__EXERCISE DETAILS__: Please restate, exactly as written, the lines running from the beginning of the material through the line that has "GAS pin DO: GND -> D6" in it.

Segment Start: PROVIDED RECORDS

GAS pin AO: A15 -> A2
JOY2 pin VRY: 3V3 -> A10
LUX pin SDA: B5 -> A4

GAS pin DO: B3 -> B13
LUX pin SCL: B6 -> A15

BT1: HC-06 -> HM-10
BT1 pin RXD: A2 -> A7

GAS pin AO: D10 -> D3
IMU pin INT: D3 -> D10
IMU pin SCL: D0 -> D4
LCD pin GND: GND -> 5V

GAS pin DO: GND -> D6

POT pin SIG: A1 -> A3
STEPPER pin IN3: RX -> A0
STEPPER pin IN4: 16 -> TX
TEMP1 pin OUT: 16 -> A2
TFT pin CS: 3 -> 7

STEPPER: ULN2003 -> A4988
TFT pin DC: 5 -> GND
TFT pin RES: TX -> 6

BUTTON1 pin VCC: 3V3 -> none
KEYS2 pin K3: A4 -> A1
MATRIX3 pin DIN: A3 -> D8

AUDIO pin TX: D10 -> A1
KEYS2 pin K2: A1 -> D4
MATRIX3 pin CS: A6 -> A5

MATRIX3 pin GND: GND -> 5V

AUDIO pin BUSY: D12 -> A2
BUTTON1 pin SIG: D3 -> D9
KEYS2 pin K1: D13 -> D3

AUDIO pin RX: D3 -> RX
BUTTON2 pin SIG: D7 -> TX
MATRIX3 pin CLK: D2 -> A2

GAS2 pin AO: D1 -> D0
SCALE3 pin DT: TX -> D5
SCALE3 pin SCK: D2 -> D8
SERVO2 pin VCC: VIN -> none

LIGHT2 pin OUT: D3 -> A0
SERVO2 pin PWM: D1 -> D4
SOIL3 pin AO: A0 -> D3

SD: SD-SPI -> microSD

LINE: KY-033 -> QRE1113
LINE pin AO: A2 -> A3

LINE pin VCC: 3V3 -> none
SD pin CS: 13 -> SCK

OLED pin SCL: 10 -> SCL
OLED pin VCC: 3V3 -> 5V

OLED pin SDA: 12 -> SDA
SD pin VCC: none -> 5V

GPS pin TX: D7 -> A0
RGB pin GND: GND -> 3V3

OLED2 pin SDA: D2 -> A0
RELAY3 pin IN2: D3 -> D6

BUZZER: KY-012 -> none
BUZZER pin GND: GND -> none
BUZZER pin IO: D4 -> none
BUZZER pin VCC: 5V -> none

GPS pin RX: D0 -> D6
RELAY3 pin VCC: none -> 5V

Segment End: PROVIDED RECORDS

__EXPECTED ANSWER__:
GAS pin AO: A15 -> A2
JOY2 pin VRY: 3V3 -> A10
LUX pin SDA: B5 -> A4

GAS pin DO: B3 -> B13
LUX pin SCL: B6 -> A15

BT1: HC-06 -> HM-10
BT1 pin RXD: A2 -> A7

GAS pin AO: D10 -> D3
IMU pin INT: D3 -> D10
IMU pin SCL: D0 -> D4
LCD pin GND: GND -> 5V

GAS pin DO: GND -> D6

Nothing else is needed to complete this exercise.